(Object transformation records)
################
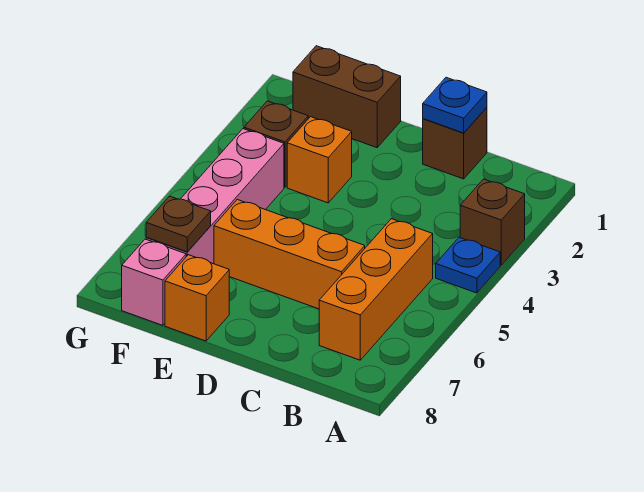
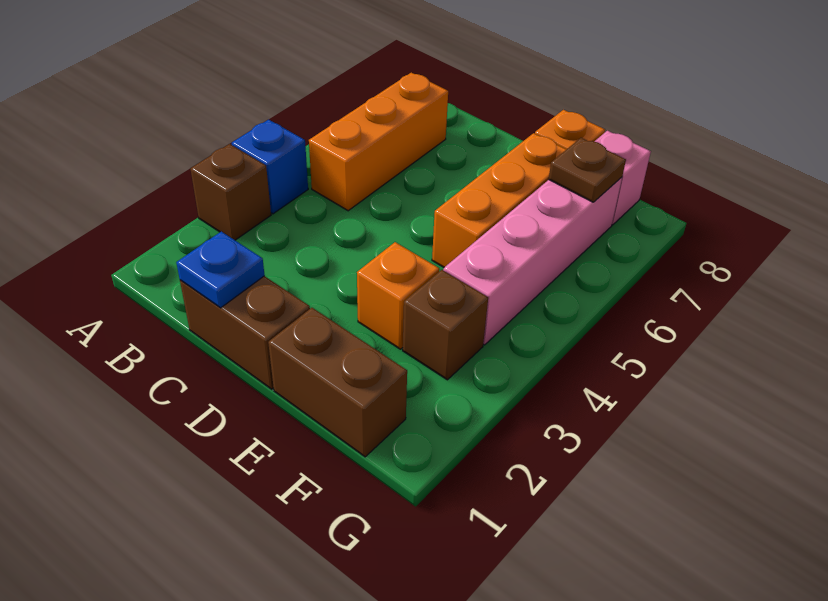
blue plate A4 level 1 -> blue brick A4 level 1
brown brick C1 level 1 -> brown brick C1:D1 level 1
orange brick C6:E6 level 1 -> orange brick E5:E7 level 1

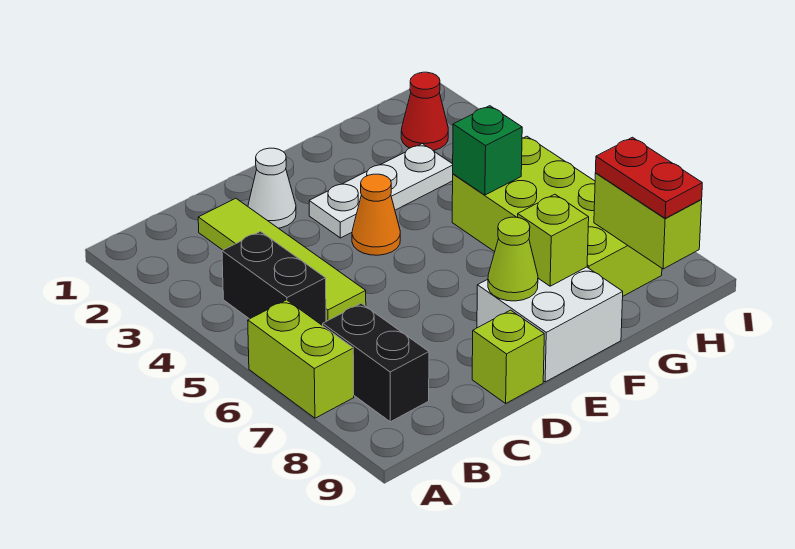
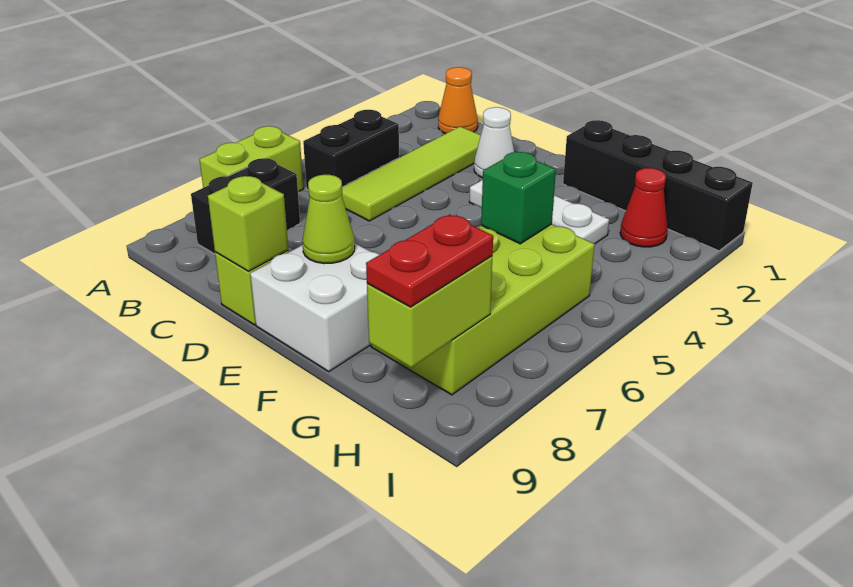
orange cone E4 level 1 -> orange cone B1 level 1
none -> black brick F1:I1 level 1
lime brick F8 level 2 -> lime brick D9 level 2

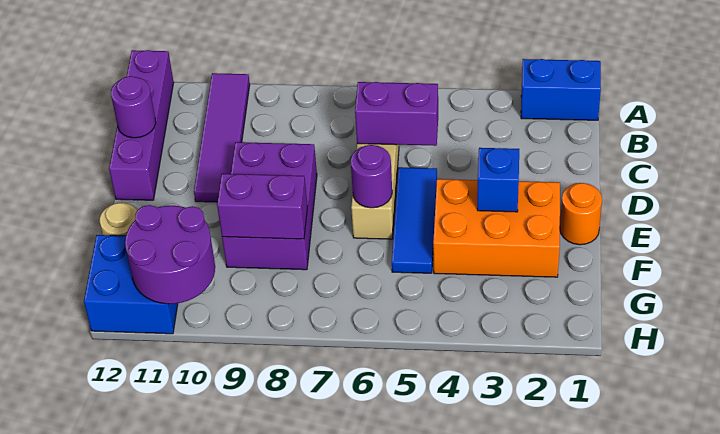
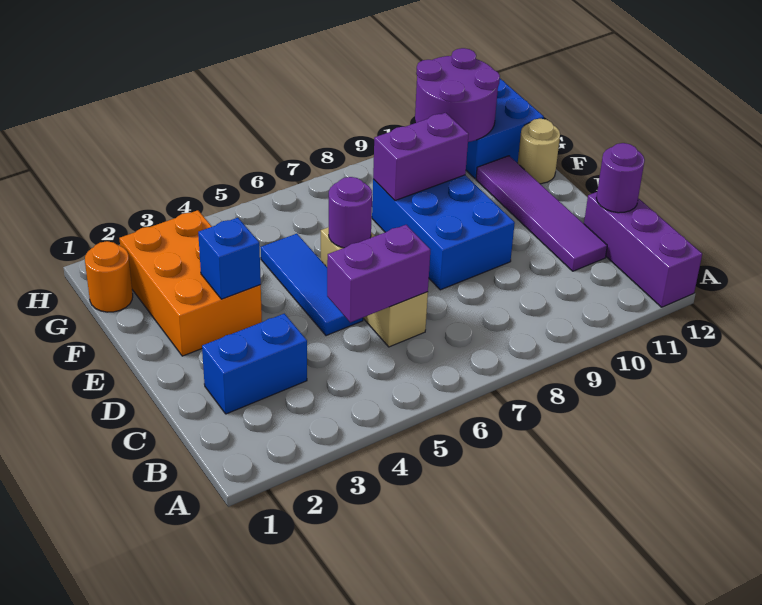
blue brick A1:A2 level 1 -> blue brick C2:C3 level 1
purple tile A10:D10 level 1 -> purple tile C11:F11 level 1
purple brick A12:D12 level 1 -> purple brick A12:C12 level 1
purple brick D8:F9 level 1 -> blue brick D8:F9 level 1
orange round brick E1 level 1 -> orange round brick G1 level 1
orange brick E2:F4 level 1 -> orange brick E2:G3 level 1

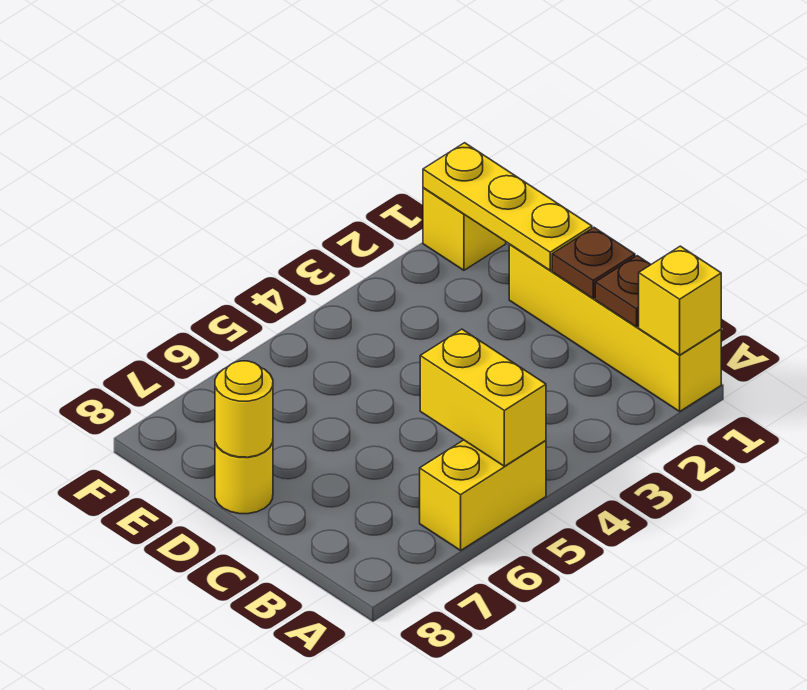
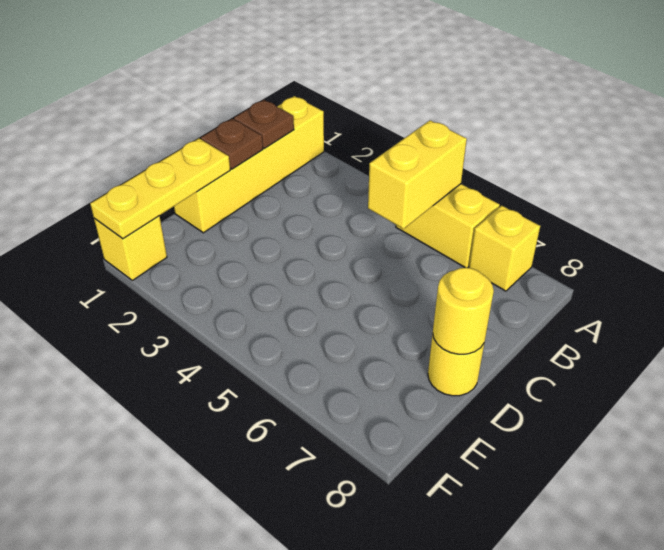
yellow brick A1 level 2 -> yellow brick A7 level 1

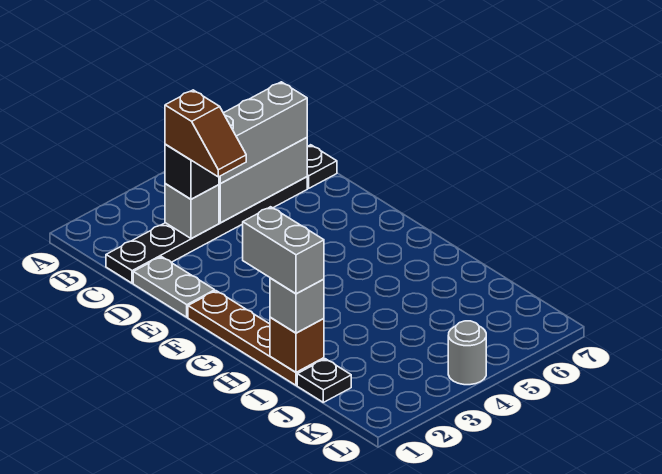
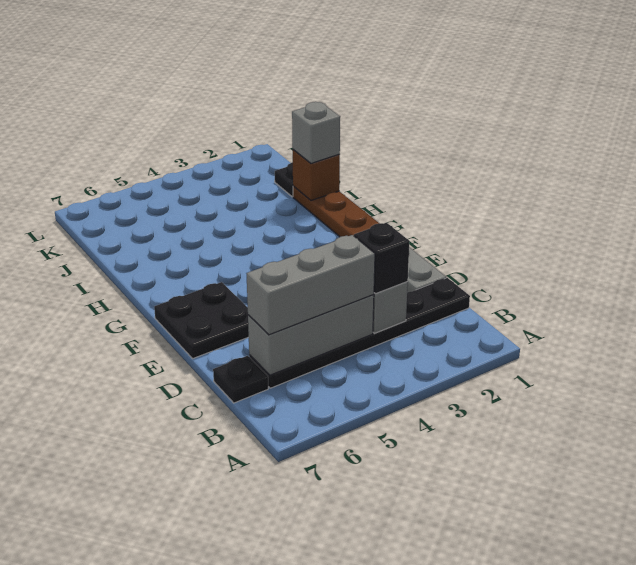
brown slope C3:D3 level 4 top C -> none
none -> black plate E6:F7 level 1
grey brick H1:I1 level 4 -> none
grey round brick L4 level 1 -> none

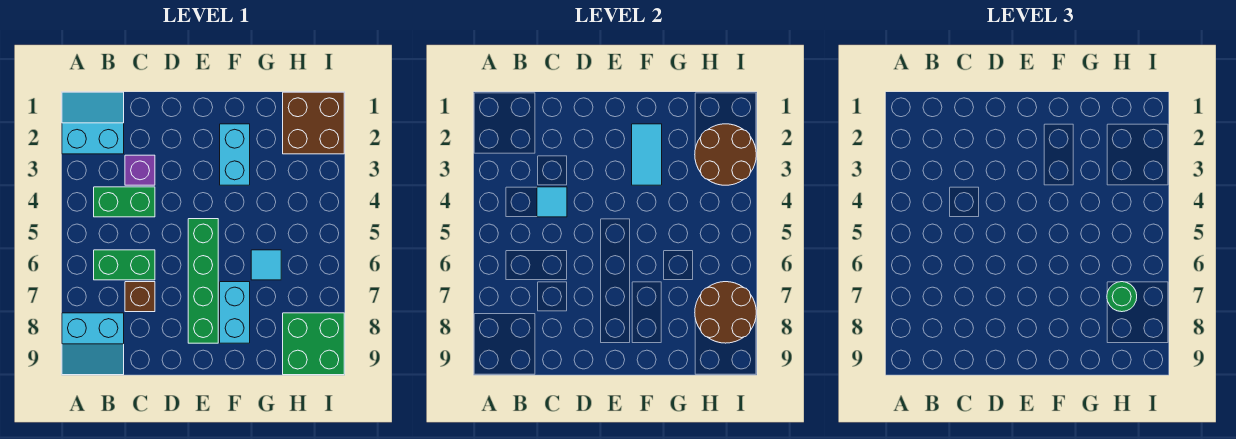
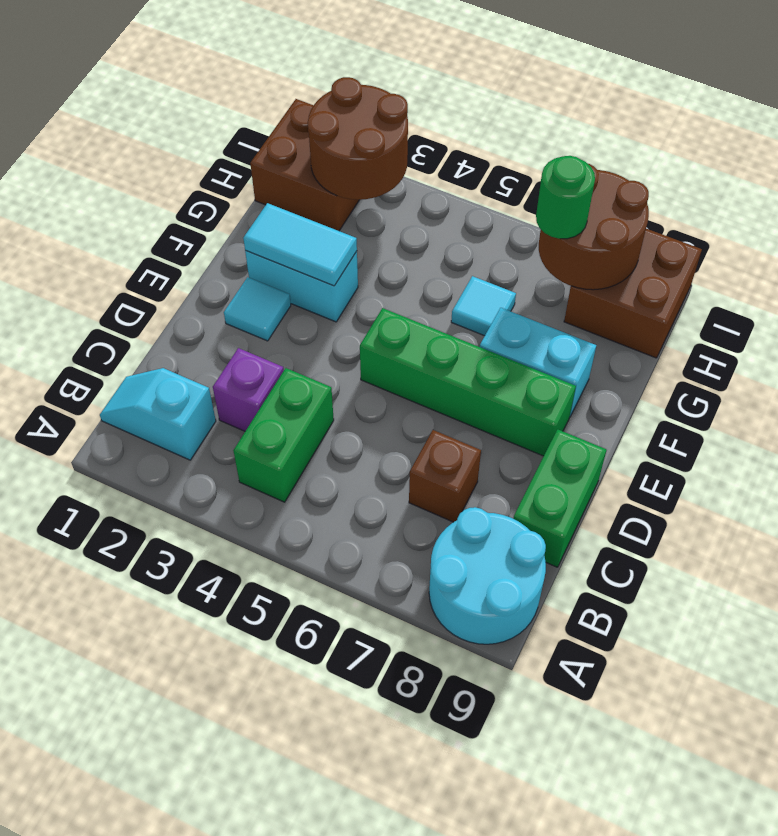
cyan slope A1:B2 level 1 top 2 -> cyan slope B1:B2 level 1 top 2
cyan slope A8:B9 level 1 top 8 -> cyan round brick A8:B9 level 1
green brick B6:C6 level 1 -> green brick C9:D9 level 1
cyan tile C4 level 2 -> cyan tile E2 level 1
green brick H8:I9 level 1 -> brown brick H8:I9 level 1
################
=== Your objective ===
Only the records, copied exactly and without pictures, should make up the answer.

=== Task result ===
blue plate A4 level 1 -> blue brick A4 level 1
brown brick C1 level 1 -> brown brick C1:D1 level 1
orange brick C6:E6 level 1 -> orange brick E5:E7 level 1

orange cone E4 level 1 -> orange cone B1 level 1
none -> black brick F1:I1 level 1
lime brick F8 level 2 -> lime brick D9 level 2

blue brick A1:A2 level 1 -> blue brick C2:C3 level 1
purple tile A10:D10 level 1 -> purple tile C11:F11 level 1
purple brick A12:D12 level 1 -> purple brick A12:C12 level 1
purple brick D8:F9 level 1 -> blue brick D8:F9 level 1
orange round brick E1 level 1 -> orange round brick G1 level 1
orange brick E2:F4 level 1 -> orange brick E2:G3 level 1

yellow brick A1 level 2 -> yellow brick A7 level 1

brown slope C3:D3 level 4 top C -> none
none -> black plate E6:F7 level 1
grey brick H1:I1 level 4 -> none
grey round brick L4 level 1 -> none

cyan slope A1:B2 level 1 top 2 -> cyan slope B1:B2 level 1 top 2
cyan slope A8:B9 level 1 top 8 -> cyan round brick A8:B9 level 1
green brick B6:C6 level 1 -> green brick C9:D9 level 1
cyan tile C4 level 2 -> cyan tile E2 level 1
green brick H8:I9 level 1 -> brown brick H8:I9 level 1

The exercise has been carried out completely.